### TASK DETAILS
Restate, word for word, each entry that follows, but skip its pictures.

___ AVAILABLE DATA

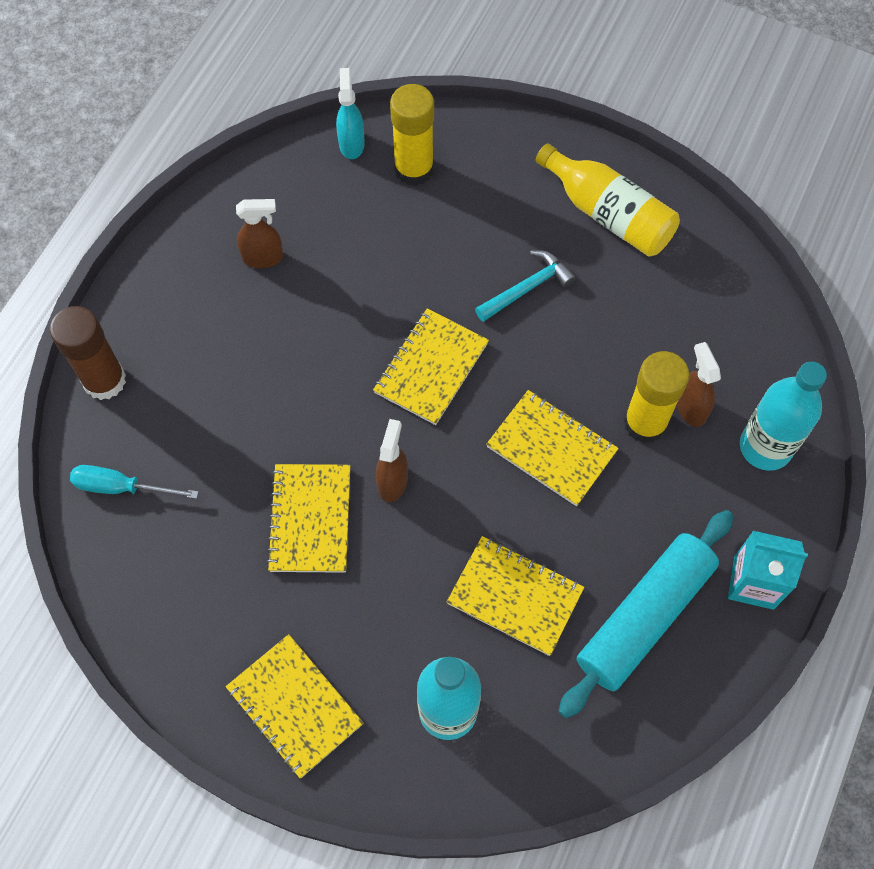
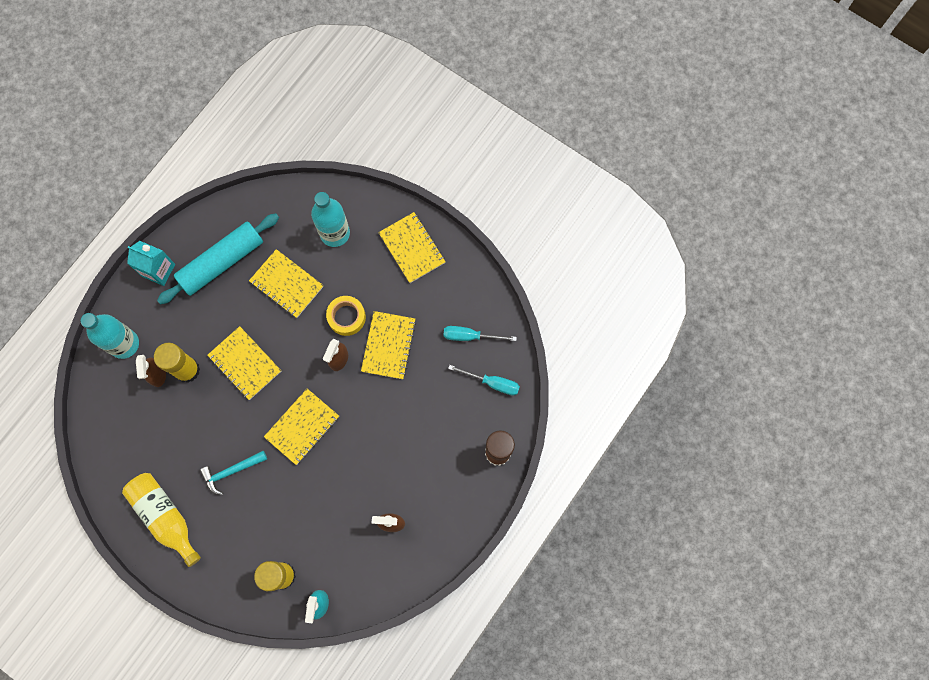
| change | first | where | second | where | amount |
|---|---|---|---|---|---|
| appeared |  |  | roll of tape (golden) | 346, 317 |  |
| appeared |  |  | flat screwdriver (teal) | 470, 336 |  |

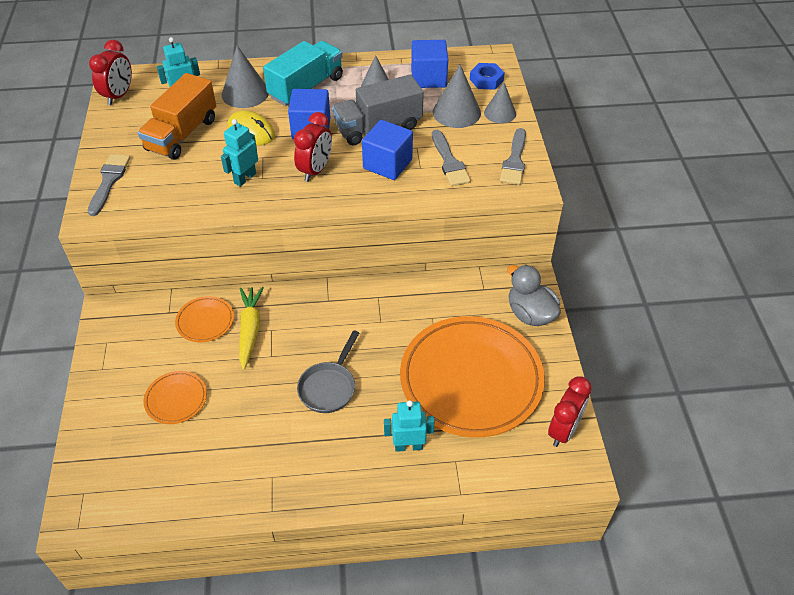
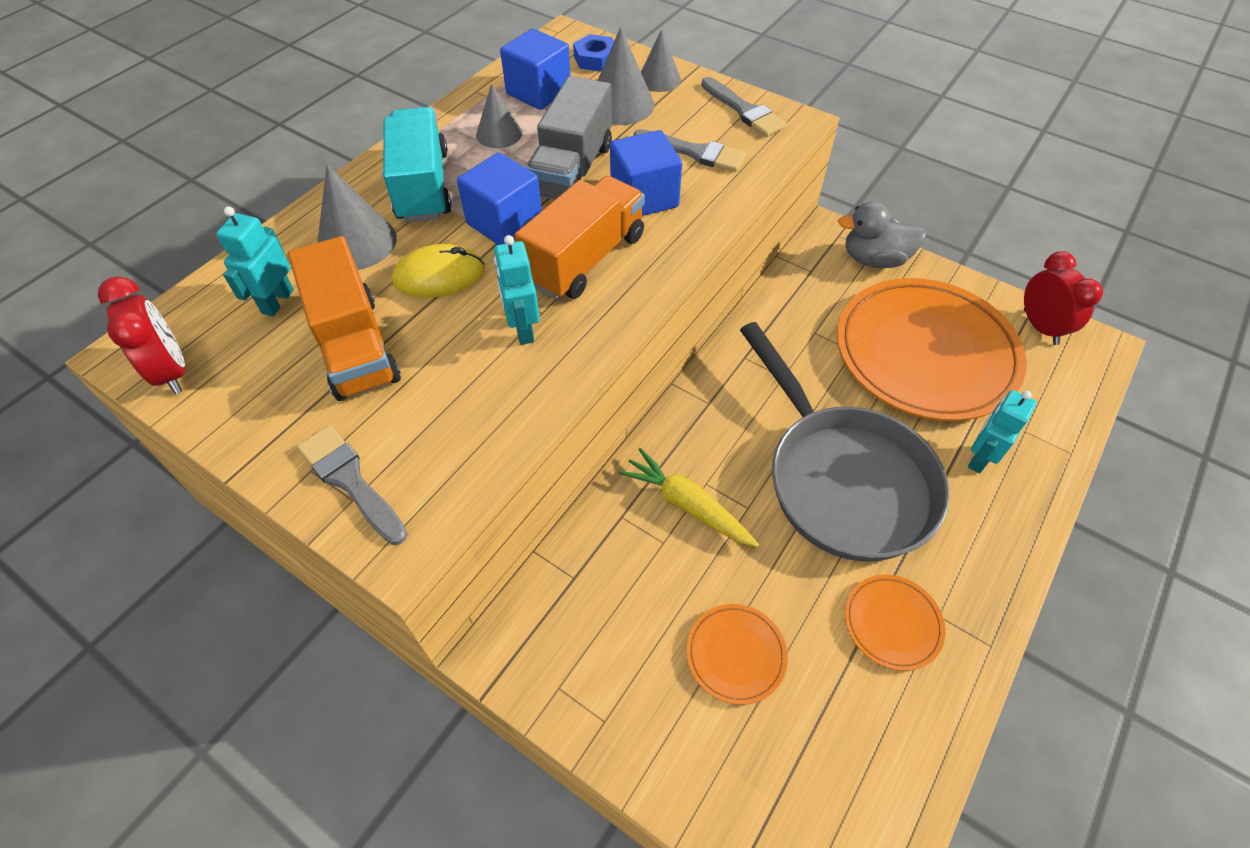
| change | first | where | second | where | amount |
|---|---|---|---|---|---|
| relocated | dinner plate (orange) | 205, 321 |  | 892, 623 |  |
| exchanged | alarm clock (red) | 315, 170 | toy truck (orange) | 585, 259 |  |
| size | frying pan (grey) | 329, 387 |  | 842, 479 | x2.06 |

______

### EXPECTED ANSWER
| change | first | where | second | where | amount |
|---|---|---|---|---|---|
| appeared |  |  | roll of tape (golden) | 346, 317 |  |
| appeared |  |  | flat screwdriver (teal) | 470, 336 |  |

| change | first | where | second | where | amount |
|---|---|---|---|---|---|
| relocated | dinner plate (orange) | 205, 321 |  | 892, 623 |  |
| exchanged | alarm clock (red) | 315, 170 | toy truck (orange) | 585, 259 |  |
| size | frying pan (grey) | 329, 387 |  | 842, 479 | x2.06 |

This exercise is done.